◆ AIM OF THE TASK
Could you reproduce the lines below from the one with "none -> brown 2x2 slope [258,180,400,322]" through the one with "yellow 1x3 slope"? Keep both ends and add nothing.

Start of GIVEN ENTRIES

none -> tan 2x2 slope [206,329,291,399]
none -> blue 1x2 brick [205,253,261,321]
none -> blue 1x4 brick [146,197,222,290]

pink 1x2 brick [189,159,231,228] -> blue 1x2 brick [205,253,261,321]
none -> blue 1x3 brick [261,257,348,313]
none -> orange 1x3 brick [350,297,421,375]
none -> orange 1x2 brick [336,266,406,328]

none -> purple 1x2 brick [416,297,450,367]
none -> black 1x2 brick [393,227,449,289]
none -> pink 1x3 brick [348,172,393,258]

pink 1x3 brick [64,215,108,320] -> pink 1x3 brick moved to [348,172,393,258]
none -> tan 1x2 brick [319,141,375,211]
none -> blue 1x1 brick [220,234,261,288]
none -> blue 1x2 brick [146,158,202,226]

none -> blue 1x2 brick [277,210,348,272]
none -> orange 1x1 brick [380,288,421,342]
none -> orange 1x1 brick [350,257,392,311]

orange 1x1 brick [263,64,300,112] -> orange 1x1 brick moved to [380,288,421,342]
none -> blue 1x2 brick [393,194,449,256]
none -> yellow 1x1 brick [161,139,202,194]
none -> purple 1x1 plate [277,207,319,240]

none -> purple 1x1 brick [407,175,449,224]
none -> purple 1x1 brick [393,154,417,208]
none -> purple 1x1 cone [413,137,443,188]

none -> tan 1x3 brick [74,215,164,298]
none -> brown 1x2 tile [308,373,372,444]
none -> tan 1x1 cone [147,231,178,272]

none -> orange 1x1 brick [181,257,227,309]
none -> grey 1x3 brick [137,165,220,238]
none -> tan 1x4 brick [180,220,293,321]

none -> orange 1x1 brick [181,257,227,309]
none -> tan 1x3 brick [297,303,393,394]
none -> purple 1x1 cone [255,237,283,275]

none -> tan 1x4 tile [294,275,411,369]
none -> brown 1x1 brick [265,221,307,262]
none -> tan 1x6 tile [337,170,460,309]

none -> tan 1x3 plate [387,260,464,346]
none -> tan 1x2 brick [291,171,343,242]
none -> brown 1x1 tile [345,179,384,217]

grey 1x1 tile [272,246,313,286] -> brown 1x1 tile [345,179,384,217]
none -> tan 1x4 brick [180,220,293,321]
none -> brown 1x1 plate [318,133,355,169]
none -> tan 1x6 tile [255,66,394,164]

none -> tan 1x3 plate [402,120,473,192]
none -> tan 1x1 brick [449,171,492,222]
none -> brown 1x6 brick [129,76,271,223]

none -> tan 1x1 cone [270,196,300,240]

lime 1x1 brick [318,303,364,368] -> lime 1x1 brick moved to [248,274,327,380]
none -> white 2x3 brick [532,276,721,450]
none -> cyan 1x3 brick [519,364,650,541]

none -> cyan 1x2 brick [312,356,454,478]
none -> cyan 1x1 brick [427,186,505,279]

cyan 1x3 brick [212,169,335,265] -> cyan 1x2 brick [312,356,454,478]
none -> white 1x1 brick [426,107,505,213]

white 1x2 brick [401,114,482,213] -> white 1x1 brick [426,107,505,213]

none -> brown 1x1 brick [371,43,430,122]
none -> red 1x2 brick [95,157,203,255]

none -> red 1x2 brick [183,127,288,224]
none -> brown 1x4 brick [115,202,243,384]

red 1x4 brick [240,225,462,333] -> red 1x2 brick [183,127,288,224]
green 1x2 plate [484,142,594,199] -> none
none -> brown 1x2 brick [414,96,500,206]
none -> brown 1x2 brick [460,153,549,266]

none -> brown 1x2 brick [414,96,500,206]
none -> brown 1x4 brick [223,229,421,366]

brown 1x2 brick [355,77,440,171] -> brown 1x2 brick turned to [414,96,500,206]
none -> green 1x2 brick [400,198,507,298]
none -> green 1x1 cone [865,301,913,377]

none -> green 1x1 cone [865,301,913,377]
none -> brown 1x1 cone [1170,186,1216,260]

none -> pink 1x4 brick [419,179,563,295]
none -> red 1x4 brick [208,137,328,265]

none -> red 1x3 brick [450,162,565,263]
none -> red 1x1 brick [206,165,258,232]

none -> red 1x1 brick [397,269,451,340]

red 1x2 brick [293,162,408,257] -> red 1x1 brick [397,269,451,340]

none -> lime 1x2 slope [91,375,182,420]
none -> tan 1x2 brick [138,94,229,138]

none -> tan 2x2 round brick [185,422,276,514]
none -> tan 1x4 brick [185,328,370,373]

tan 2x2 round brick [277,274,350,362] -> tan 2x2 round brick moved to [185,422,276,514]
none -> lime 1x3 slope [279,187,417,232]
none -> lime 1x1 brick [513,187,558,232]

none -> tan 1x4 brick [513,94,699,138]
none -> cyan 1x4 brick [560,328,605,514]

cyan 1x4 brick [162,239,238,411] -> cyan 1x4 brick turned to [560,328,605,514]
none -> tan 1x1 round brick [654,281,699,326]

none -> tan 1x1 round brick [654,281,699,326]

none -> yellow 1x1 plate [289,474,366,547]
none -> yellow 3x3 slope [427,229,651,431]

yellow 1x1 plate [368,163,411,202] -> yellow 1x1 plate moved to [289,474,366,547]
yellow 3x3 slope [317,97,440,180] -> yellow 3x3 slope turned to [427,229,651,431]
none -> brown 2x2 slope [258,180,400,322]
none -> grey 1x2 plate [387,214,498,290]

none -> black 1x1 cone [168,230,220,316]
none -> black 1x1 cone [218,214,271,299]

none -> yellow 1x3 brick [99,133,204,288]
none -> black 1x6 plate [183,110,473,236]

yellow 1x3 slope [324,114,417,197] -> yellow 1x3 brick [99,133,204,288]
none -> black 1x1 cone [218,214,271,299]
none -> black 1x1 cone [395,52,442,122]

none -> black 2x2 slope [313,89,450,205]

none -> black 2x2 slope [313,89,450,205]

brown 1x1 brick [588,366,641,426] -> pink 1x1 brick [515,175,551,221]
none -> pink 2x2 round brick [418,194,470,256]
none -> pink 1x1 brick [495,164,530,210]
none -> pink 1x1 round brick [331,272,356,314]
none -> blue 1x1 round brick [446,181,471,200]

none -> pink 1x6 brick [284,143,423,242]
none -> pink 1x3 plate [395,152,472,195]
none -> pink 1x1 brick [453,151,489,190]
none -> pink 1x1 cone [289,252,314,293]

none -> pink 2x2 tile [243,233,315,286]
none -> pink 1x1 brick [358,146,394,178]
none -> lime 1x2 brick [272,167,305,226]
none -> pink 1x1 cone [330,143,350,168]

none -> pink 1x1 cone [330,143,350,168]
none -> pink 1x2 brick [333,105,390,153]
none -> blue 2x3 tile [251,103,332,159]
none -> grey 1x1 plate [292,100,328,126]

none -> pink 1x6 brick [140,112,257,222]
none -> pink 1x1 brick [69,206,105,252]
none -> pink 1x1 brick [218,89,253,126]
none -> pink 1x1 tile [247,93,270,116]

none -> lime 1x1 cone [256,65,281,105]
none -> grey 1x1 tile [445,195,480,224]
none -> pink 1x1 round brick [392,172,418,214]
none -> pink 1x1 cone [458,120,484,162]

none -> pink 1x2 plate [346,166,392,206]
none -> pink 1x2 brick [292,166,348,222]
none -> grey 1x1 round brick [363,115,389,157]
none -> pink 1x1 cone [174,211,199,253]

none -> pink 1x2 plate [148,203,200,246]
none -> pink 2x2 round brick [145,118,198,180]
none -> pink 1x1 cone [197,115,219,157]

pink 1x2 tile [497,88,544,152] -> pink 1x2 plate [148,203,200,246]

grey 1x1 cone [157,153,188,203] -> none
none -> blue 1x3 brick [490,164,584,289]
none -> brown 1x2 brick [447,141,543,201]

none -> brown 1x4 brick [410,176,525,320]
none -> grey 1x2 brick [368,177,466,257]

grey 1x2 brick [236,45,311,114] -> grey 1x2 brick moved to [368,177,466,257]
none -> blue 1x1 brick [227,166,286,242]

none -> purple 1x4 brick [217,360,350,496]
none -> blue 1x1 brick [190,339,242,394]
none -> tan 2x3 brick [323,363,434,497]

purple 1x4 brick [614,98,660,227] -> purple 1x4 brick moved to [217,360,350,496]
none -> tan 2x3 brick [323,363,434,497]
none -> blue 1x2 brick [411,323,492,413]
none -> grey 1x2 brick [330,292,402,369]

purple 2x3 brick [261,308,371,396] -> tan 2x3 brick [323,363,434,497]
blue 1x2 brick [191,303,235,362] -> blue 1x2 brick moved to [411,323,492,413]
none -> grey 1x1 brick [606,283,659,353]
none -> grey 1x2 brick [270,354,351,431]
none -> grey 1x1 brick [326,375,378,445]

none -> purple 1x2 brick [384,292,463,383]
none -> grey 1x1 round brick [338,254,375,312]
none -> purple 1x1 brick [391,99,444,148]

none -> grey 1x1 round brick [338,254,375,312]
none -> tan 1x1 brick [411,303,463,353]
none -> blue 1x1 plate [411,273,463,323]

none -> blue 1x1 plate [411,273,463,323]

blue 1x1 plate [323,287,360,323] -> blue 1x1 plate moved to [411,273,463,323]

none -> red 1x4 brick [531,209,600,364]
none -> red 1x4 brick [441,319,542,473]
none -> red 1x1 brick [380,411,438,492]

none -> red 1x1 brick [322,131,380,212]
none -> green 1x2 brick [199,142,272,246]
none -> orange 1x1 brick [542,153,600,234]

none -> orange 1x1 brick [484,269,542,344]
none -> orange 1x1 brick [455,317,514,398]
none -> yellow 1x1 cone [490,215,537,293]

End of GIVEN ENTRIES

◆ RESULT
none -> brown 2x2 slope [258,180,400,322]
none -> grey 1x2 plate [387,214,498,290]

none -> black 1x1 cone [168,230,220,316]
none -> black 1x1 cone [218,214,271,299]

none -> yellow 1x3 brick [99,133,204,288]
none -> black 1x6 plate [183,110,473,236]

yellow 1x3 slope [324,114,417,197] -> yellow 1x3 brick [99,133,204,288]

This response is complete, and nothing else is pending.